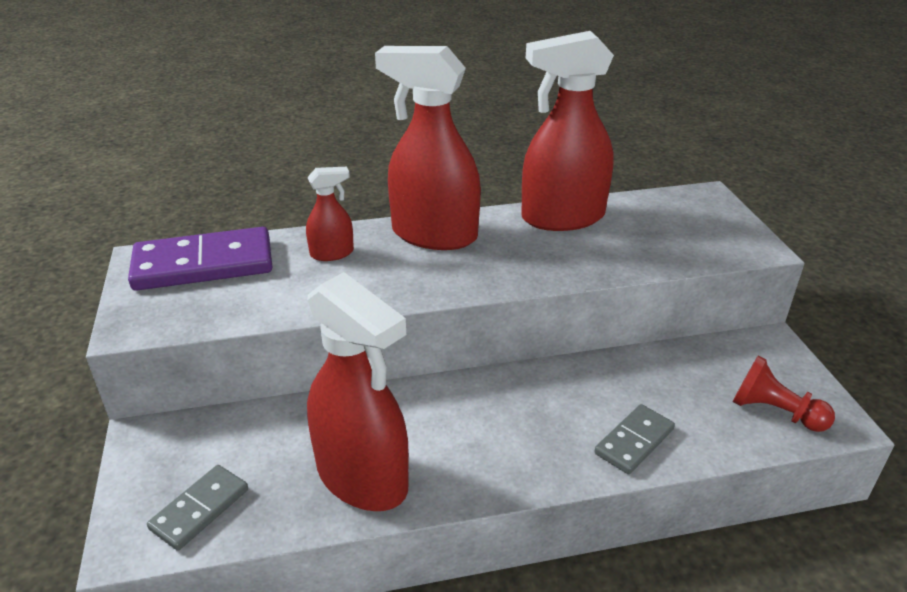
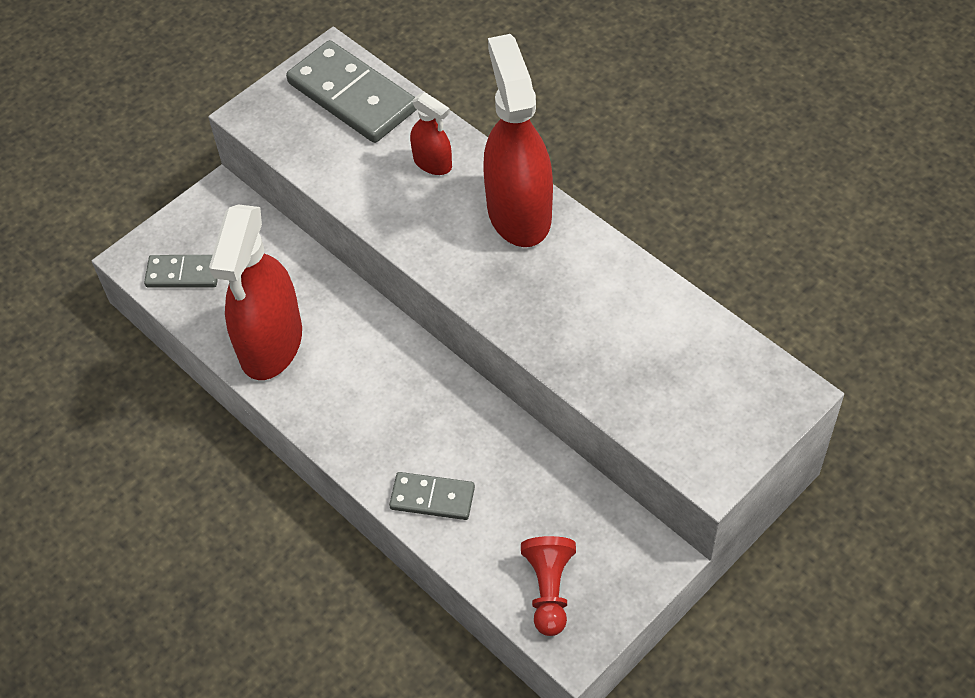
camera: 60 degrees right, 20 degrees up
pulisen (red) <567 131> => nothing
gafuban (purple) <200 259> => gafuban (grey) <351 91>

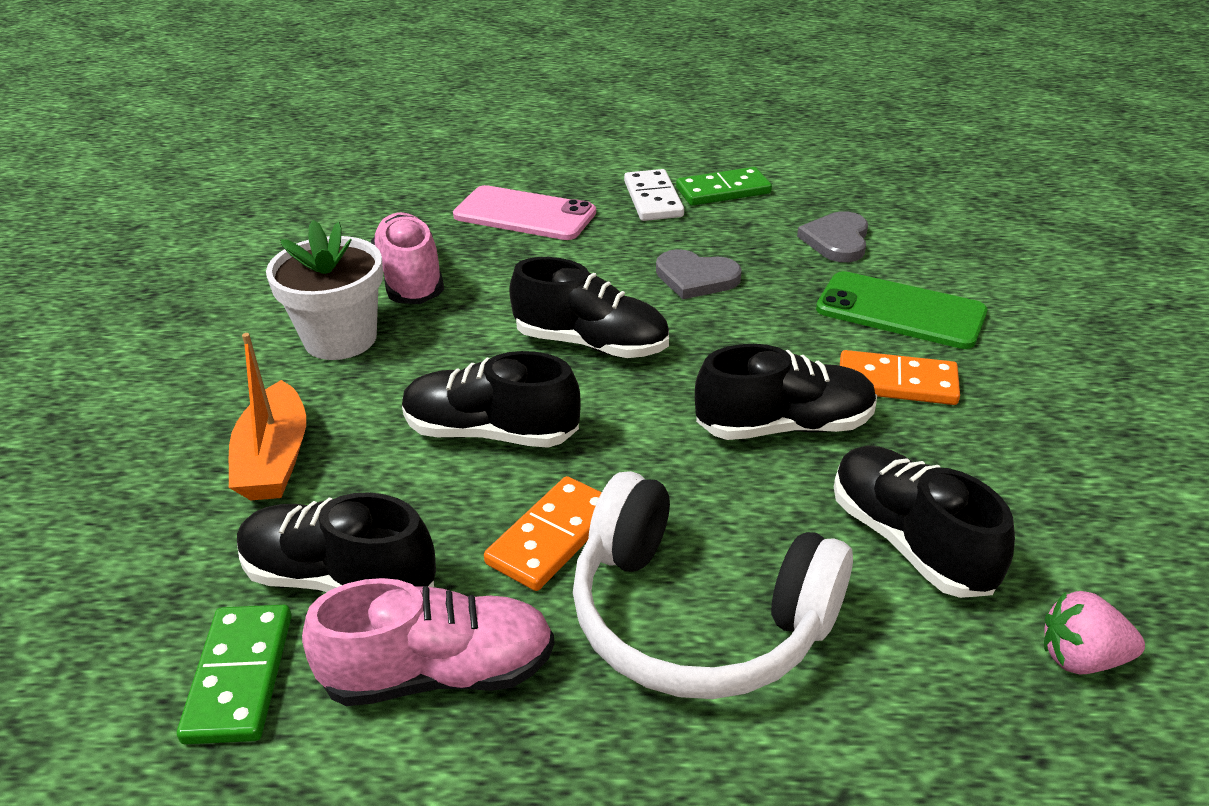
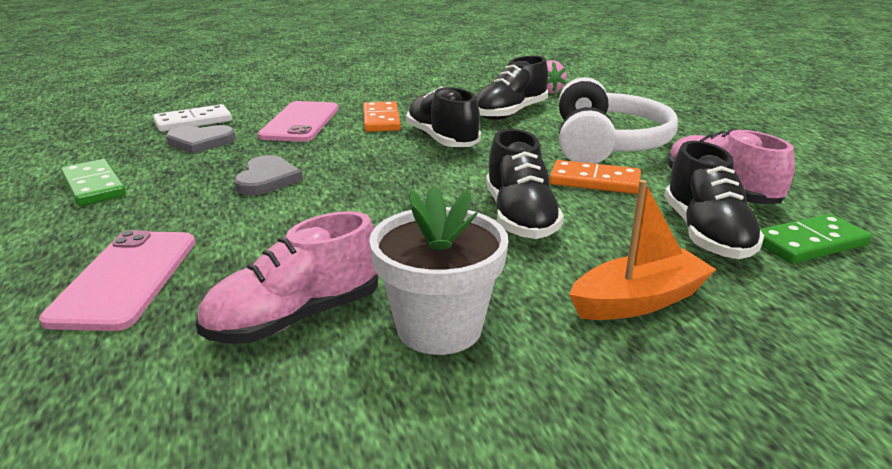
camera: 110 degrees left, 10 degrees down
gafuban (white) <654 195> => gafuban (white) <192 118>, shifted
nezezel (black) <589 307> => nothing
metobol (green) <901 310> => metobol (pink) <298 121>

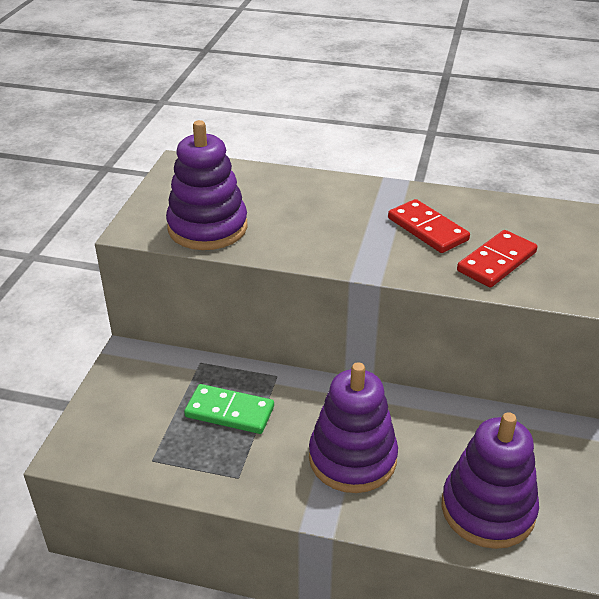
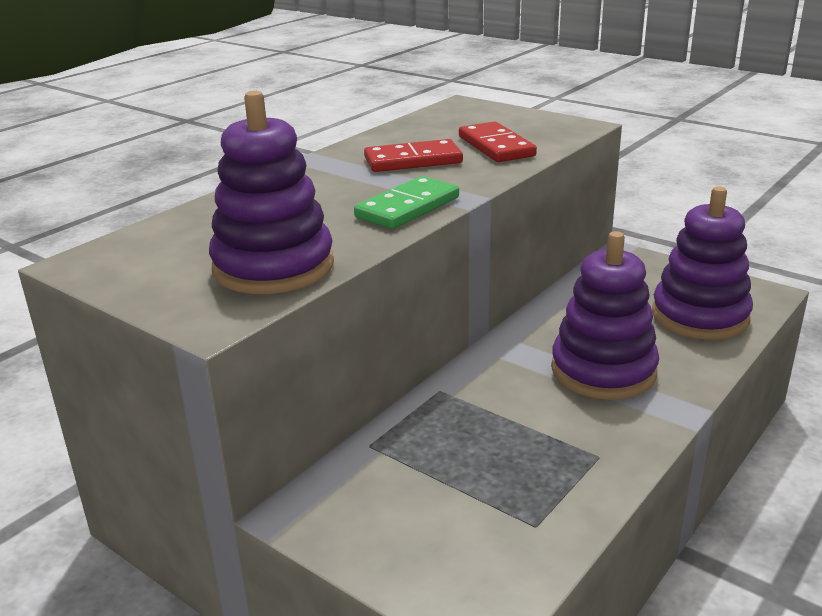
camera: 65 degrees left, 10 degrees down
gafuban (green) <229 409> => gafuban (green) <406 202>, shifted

--------------------------------------------------

What needs to be done: Please write out every line of the listing above exactly, and leave the images behind.

Solution to the problem:
camera: 60 degrees right, 20 degrees up
pulisen (red) <567 131> => nothing
gafuban (purple) <200 259> => gafuban (grey) <351 91>

camera: 110 degrees left, 10 degrees down
gafuban (white) <654 195> => gafuban (white) <192 118>, shifted
nezezel (black) <589 307> => nothing
metobol (green) <901 310> => metobol (pink) <298 121>

camera: 65 degrees left, 10 degrees down
gafuban (green) <229 409> => gafuban (green) <406 202>, shifted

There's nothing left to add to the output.